Extracted records:
########################################

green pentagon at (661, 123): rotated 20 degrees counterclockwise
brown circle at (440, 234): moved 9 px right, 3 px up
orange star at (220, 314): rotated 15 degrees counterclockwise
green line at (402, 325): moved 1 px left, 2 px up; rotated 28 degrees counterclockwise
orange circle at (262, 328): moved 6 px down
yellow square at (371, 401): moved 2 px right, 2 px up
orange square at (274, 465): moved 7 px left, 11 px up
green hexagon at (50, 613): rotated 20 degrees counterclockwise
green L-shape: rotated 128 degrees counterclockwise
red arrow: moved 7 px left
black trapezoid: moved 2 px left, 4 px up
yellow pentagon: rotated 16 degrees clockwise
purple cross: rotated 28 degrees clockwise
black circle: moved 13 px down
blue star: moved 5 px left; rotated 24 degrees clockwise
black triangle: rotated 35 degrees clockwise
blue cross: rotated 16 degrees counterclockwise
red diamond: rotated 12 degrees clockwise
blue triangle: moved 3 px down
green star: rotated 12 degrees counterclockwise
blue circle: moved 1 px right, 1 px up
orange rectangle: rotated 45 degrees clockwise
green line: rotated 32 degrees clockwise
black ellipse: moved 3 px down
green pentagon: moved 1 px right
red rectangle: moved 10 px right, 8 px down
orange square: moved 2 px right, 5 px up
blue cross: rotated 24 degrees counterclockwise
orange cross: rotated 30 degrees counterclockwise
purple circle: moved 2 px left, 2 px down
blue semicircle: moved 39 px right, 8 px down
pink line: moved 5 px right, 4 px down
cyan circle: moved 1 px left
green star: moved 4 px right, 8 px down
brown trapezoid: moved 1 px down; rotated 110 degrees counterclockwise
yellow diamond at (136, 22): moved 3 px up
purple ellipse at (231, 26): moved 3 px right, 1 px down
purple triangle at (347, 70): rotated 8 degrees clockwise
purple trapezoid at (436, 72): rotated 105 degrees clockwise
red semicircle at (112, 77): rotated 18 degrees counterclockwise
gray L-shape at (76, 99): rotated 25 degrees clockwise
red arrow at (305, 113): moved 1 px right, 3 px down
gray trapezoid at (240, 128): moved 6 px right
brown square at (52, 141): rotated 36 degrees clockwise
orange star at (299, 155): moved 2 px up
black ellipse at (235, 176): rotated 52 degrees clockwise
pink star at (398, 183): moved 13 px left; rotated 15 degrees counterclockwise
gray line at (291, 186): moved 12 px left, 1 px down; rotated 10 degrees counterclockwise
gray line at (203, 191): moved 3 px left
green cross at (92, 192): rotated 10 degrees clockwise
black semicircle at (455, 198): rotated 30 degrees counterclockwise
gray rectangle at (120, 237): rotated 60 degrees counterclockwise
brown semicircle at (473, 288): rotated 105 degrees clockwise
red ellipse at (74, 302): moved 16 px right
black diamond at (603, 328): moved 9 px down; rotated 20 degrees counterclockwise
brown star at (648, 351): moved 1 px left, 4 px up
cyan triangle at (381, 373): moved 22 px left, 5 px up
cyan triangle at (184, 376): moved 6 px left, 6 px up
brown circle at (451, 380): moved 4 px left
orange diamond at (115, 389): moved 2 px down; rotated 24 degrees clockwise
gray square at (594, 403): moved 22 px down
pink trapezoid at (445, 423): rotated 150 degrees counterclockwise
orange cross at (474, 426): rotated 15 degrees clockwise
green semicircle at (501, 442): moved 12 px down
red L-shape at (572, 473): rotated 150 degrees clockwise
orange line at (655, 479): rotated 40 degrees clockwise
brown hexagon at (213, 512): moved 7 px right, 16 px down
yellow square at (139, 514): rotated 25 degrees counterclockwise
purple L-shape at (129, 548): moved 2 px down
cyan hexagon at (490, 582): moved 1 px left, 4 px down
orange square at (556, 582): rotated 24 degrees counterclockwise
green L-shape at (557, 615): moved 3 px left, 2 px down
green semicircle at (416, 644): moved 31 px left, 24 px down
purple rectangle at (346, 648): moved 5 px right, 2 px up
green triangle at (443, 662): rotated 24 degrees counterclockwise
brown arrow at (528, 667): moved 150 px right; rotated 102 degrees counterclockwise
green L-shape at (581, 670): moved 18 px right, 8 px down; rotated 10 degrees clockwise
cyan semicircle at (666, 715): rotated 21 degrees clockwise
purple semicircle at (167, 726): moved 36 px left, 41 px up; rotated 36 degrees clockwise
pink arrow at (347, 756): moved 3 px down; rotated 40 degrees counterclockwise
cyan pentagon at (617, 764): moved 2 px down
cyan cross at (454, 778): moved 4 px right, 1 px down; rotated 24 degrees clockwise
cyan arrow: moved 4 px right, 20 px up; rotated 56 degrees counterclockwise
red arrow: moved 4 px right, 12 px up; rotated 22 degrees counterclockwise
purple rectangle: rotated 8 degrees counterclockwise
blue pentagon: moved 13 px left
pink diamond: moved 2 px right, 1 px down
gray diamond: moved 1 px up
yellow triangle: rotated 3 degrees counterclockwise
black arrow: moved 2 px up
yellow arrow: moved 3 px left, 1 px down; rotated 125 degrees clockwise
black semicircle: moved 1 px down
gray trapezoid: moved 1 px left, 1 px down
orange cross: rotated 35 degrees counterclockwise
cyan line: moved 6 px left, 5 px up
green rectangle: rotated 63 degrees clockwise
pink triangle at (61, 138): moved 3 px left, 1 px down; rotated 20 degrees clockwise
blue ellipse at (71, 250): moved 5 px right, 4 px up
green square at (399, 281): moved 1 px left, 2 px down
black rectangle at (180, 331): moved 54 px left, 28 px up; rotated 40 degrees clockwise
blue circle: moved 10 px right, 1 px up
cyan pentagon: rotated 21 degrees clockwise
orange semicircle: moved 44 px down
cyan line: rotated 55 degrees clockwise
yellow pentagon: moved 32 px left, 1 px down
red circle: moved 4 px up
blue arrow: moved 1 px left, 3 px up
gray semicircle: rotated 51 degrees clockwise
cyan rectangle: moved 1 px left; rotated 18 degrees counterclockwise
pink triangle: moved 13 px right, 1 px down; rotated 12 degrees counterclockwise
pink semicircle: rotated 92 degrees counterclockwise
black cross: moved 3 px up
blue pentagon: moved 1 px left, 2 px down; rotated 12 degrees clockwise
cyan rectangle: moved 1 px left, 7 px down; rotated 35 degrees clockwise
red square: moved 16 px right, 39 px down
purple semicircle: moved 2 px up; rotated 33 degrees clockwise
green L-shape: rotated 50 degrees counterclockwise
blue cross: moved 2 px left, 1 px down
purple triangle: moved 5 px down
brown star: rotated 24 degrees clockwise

########################################

Return word for word the lines above from the line with "orange star at (220, 314): rotated" to the line with "gray trapezoid at", including both and leaving out all others.

orange star at (220, 314): rotated 15 degrees counterclockwise
green line at (402, 325): moved 1 px left, 2 px up; rotated 28 degrees counterclockwise
orange circle at (262, 328): moved 6 px down
yellow square at (371, 401): moved 2 px right, 2 px up
orange square at (274, 465): moved 7 px left, 11 px up
green hexagon at (50, 613): rotated 20 degrees counterclockwise
green L-shape: rotated 128 degrees counterclockwise
red arrow: moved 7 px left
black trapezoid: moved 2 px left, 4 px up
yellow pentagon: rotated 16 degrees clockwise
purple cross: rotated 28 degrees clockwise
black circle: moved 13 px down
blue star: moved 5 px left; rotated 24 degrees clockwise
black triangle: rotated 35 degrees clockwise
blue cross: rotated 16 degrees counterclockwise
red diamond: rotated 12 degrees clockwise
blue triangle: moved 3 px down
green star: rotated 12 degrees counterclockwise
blue circle: moved 1 px right, 1 px up
orange rectangle: rotated 45 degrees clockwise
green line: rotated 32 degrees clockwise
black ellipse: moved 3 px down
green pentagon: moved 1 px right
red rectangle: moved 10 px right, 8 px down
orange square: moved 2 px right, 5 px up
blue cross: rotated 24 degrees counterclockwise
orange cross: rotated 30 degrees counterclockwise
purple circle: moved 2 px left, 2 px down
blue semicircle: moved 39 px right, 8 px down
pink line: moved 5 px right, 4 px down
cyan circle: moved 1 px left
green star: moved 4 px right, 8 px down
brown trapezoid: moved 1 px down; rotated 110 degrees counterclockwise
yellow diamond at (136, 22): moved 3 px up
purple ellipse at (231, 26): moved 3 px right, 1 px down
purple triangle at (347, 70): rotated 8 degrees clockwise
purple trapezoid at (436, 72): rotated 105 degrees clockwise
red semicircle at (112, 77): rotated 18 degrees counterclockwise
gray L-shape at (76, 99): rotated 25 degrees clockwise
red arrow at (305, 113): moved 1 px right, 3 px down
gray trapezoid at (240, 128): moved 6 px right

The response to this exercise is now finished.